_WHAT YOU NEED TO DO:_
Spot each line in the data below containing "door" and copy it.

_MATERIAL SUPPLIED:_
----

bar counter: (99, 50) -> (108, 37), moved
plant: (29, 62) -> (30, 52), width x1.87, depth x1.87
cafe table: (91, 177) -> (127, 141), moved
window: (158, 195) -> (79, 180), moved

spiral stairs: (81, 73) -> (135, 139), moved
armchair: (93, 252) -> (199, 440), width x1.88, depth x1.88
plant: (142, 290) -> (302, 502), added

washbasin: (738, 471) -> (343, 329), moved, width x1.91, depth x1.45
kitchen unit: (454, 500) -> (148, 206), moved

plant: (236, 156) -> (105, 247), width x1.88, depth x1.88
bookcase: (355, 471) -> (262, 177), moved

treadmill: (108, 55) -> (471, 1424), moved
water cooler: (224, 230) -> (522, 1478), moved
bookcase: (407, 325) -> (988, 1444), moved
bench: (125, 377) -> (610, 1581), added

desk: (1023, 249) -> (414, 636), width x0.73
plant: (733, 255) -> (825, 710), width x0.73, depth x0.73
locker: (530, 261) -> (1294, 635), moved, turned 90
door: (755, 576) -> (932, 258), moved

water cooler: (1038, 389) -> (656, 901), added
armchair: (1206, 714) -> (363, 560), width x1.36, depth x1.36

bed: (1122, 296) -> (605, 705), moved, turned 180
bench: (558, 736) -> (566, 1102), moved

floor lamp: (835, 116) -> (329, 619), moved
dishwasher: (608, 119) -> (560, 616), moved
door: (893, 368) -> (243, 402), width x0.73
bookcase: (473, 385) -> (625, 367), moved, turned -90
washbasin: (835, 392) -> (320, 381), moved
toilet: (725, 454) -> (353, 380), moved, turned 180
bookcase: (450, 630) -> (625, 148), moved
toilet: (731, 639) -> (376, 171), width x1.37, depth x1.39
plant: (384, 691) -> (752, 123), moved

----

_EXPECTED ANSWER:_
door: (755, 576) -> (932, 258), moved
door: (893, 368) -> (243, 402), width x0.73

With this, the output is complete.